▸ **What you have to do**
Could you please find each line in the records that contains the word "none" and copy it?

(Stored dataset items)

________________________

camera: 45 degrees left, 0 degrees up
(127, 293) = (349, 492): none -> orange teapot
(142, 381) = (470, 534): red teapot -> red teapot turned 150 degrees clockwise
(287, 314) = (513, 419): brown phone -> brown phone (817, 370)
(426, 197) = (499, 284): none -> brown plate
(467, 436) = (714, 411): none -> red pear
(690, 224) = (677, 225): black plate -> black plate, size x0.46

________________________

▸ **Result of this exercise**
(127, 293) = (349, 492): none -> orange teapot
(426, 197) = (499, 284): none -> brown plate
(467, 436) = (714, 411): none -> red pear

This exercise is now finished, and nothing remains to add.